* **WHAT THE EXERCISE ASKS**:
Lines to return, exactly: from the line with "report8.pptx: [101,401,127,434] ->" to the line with "report8.pptx: [88,595,118,634] ->" in the entries below, both included.

THE INPUT below:

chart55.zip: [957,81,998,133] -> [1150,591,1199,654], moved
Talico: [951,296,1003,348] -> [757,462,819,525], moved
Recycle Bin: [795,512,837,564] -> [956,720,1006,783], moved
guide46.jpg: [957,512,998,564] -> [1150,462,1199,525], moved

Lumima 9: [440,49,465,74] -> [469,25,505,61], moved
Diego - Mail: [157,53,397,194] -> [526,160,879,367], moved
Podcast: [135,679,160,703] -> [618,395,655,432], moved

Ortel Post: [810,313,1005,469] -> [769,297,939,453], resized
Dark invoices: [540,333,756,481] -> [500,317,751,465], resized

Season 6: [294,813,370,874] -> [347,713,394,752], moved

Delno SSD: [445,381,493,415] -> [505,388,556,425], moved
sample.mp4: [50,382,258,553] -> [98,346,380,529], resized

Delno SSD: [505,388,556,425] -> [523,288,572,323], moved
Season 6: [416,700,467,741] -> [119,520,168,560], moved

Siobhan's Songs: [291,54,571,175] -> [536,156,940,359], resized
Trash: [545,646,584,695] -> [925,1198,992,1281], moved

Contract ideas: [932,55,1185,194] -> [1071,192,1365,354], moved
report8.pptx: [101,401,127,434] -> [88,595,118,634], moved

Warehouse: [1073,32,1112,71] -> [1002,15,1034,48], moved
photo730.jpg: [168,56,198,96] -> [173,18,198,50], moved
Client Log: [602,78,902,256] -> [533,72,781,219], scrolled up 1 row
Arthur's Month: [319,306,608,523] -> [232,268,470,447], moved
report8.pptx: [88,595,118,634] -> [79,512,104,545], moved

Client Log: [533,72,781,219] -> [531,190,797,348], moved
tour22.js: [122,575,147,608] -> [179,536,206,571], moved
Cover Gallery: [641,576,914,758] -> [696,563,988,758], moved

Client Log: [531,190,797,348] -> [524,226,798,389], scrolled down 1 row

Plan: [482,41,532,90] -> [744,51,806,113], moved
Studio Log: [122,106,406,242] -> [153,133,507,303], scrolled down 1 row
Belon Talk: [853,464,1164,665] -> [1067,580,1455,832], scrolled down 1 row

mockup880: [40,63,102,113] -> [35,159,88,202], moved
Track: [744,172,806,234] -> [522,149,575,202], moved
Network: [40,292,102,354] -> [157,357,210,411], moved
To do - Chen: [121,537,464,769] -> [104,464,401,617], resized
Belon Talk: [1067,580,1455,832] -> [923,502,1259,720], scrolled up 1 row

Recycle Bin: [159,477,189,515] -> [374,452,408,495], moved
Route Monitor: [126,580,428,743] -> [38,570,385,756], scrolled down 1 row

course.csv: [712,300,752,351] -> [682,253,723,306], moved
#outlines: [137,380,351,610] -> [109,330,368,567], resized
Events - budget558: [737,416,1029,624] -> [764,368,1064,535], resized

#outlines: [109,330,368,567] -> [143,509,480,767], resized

End of THE INPUT.

* **RESPONSE TO THIS EXERCISE**:
report8.pptx: [101,401,127,434] -> [88,595,118,634], moved

Warehouse: [1073,32,1112,71] -> [1002,15,1034,48], moved
photo730.jpg: [168,56,198,96] -> [173,18,198,50], moved
Client Log: [602,78,902,256] -> [533,72,781,219], scrolled up 1 row
Arthur's Month: [319,306,608,523] -> [232,268,470,447], moved
report8.pptx: [88,595,118,634] -> [79,512,104,545], moved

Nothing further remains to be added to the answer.